- **Input data**
---

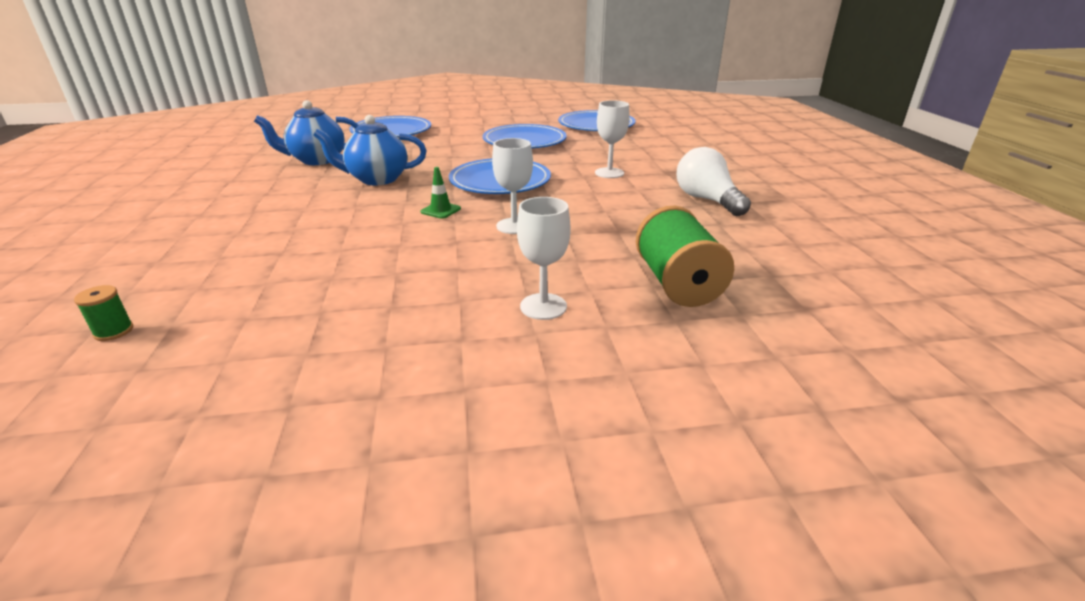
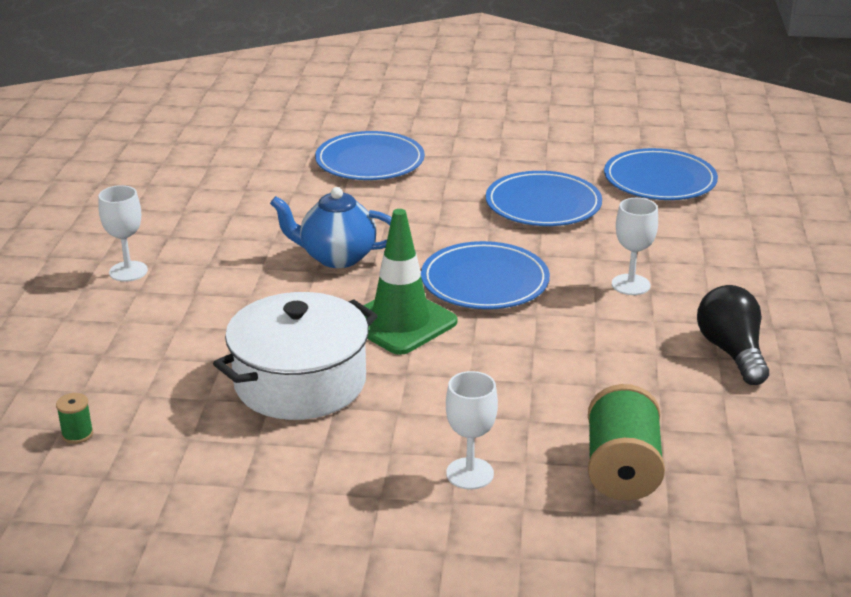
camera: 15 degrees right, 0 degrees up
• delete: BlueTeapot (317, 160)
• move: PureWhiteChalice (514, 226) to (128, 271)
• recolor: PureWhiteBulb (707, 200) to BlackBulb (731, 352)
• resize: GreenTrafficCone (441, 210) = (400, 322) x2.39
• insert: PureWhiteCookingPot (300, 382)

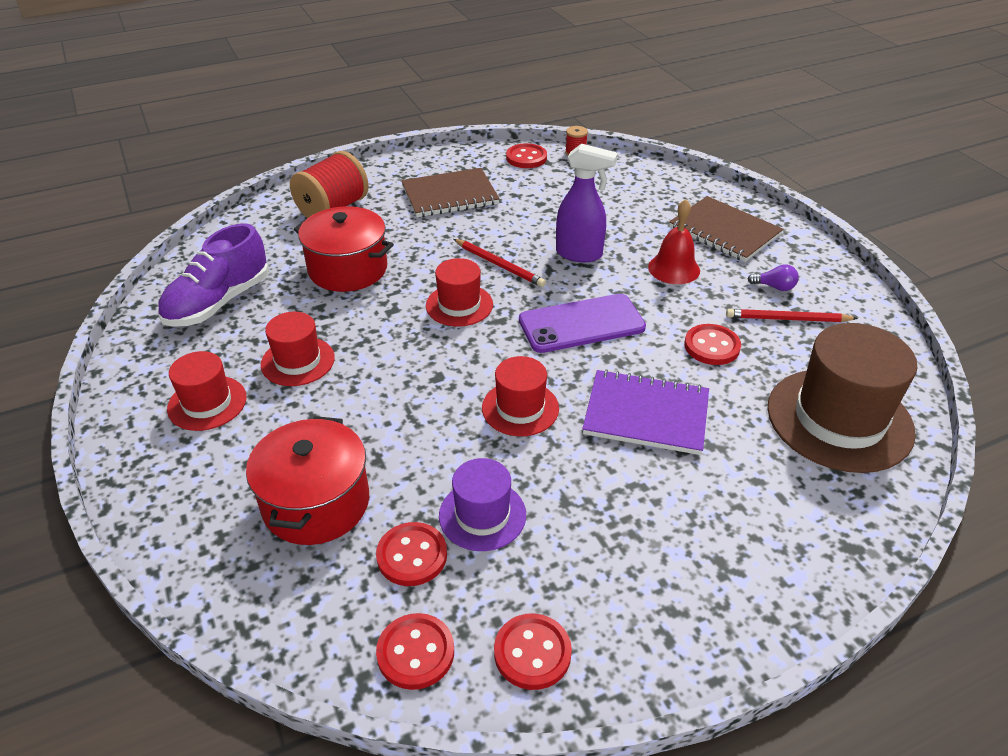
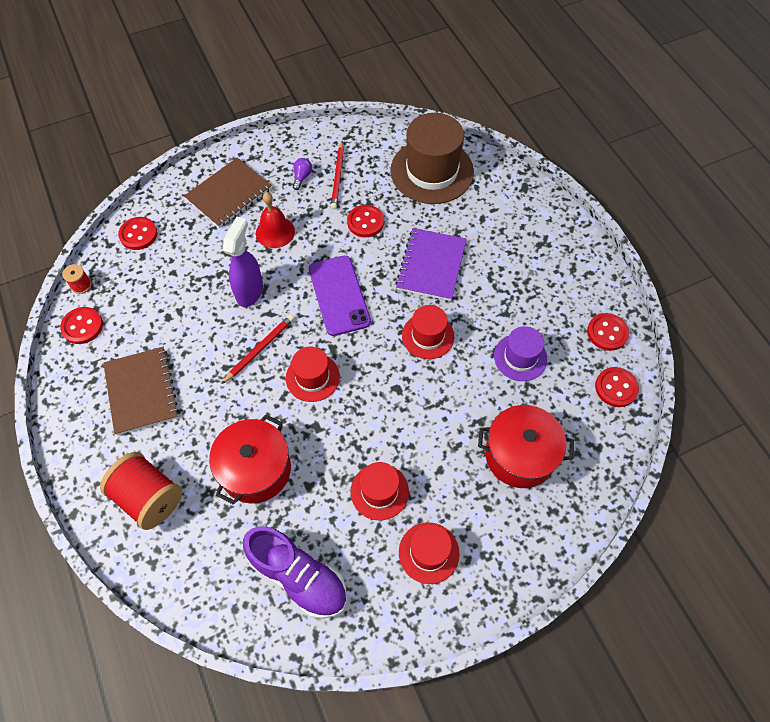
camera: 90 degrees left, 20 degrees up
• move: CrimsonShirtButton (412, 556) to (138, 234)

---

- **Requirement**
Would you reproduce the lines from the one with "(400, 322) x2.39" through the final line of the data above, exactly and only those, without any pictures?

- **Task response**
• resize: GreenTrafficCone (441, 210) = (400, 322) x2.39
• insert: PureWhiteCookingPot (300, 382)

camera: 90 degrees left, 20 degrees up
• move: CrimsonShirtButton (412, 556) to (138, 234)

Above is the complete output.